Please set down only the lines between the line containing "RADIO2 pin CE: A0 -> D4" and the end of the records, inclusive, exactly as they stand.

[[ DATA FOR THIS TASK open ]]

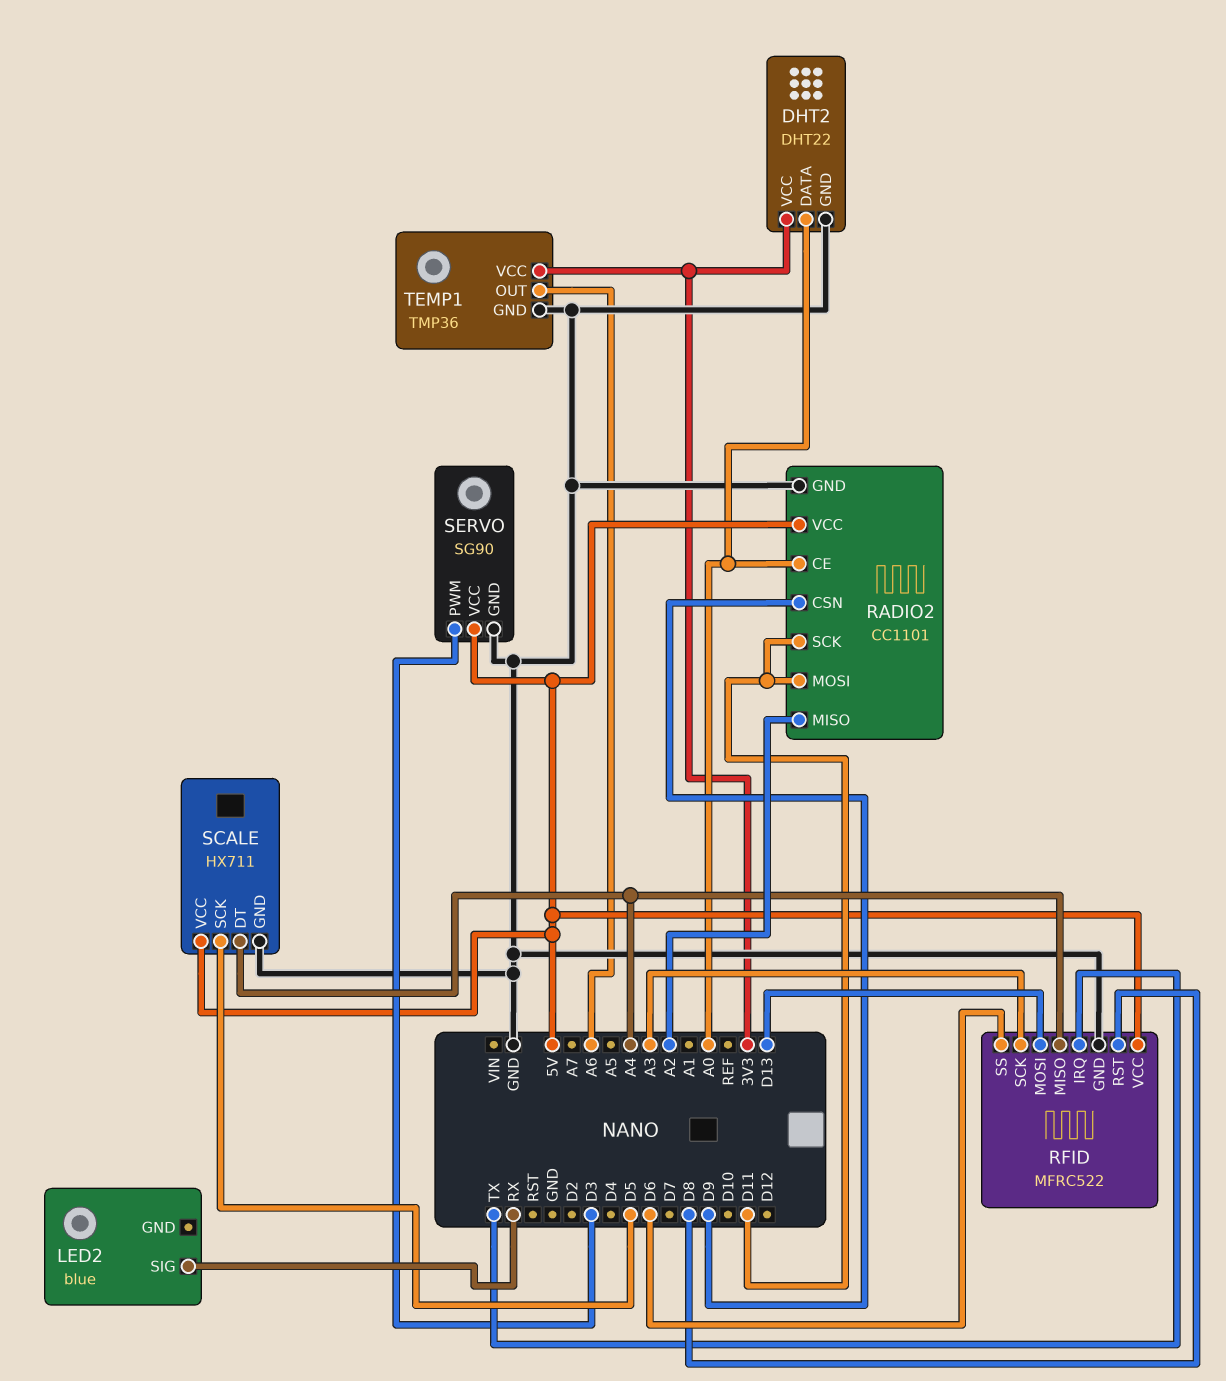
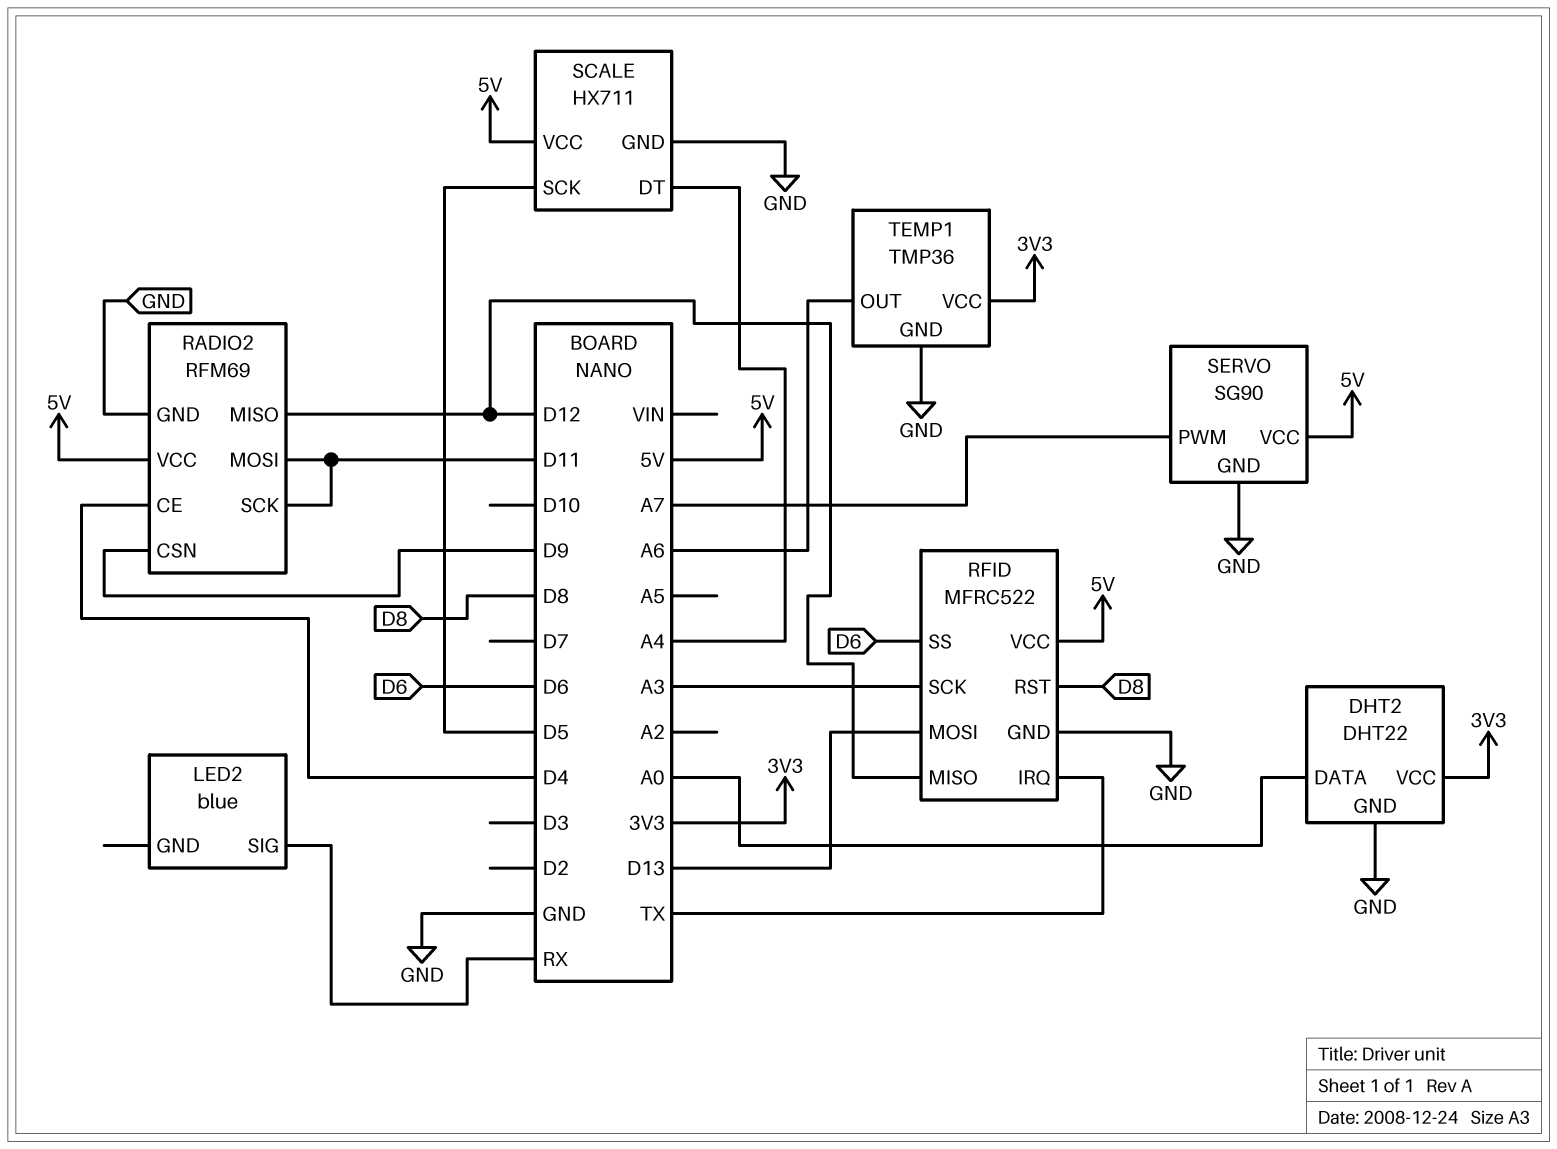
RADIO2: CC1101 -> RFM69
RADIO2 pin CE: A0 -> D4
RADIO2 pin MISO: A2 -> D12
RFID pin MISO: A4 -> D12
SERVO pin PWM: D3 -> A7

[[ DATA FOR THIS TASK closed ]]

▶ [EXERCISE ANSWER]:
RADIO2 pin CE: A0 -> D4
RADIO2 pin MISO: A2 -> D12
RFID pin MISO: A4 -> D12
SERVO pin PWM: D3 -> A7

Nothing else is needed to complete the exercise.